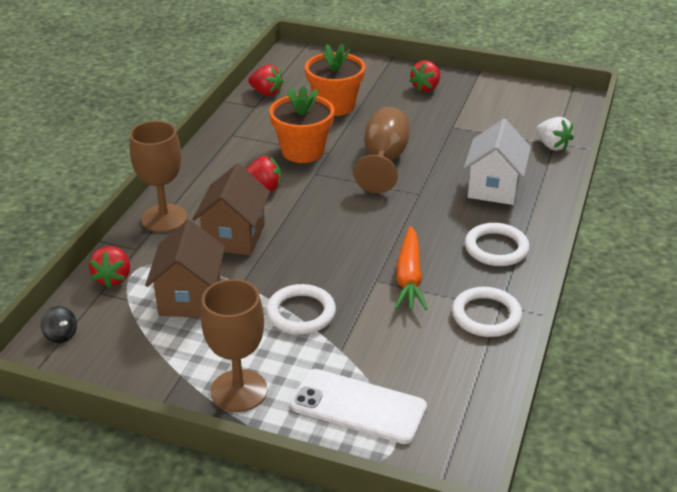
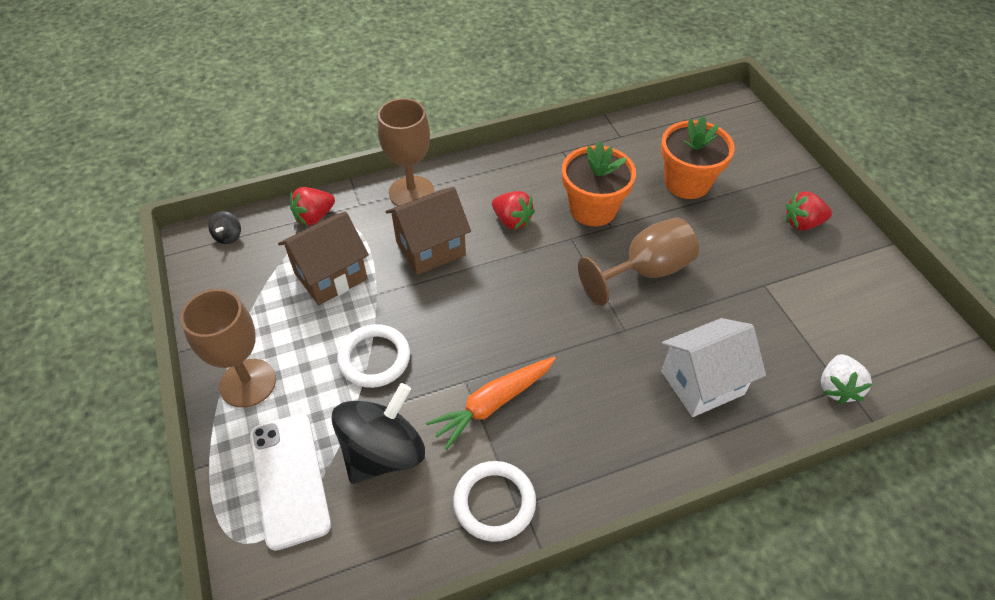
camera: 50 degrees right, 15 degrees up
(266, 93) = (648, 129): red strawberry -> none
(389, 347) = (383, 452): none -> black spinning top
(496, 248) = (606, 446): white ring -> none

****************

REQUIRED WORK
What you return must match, line for line, the data from the line containing "(266, 93) = (648, 129): red" to its end, both ends included.

SOLVED EXERCISE
(266, 93) = (648, 129): red strawberry -> none
(389, 347) = (383, 452): none -> black spinning top
(496, 248) = (606, 446): white ring -> none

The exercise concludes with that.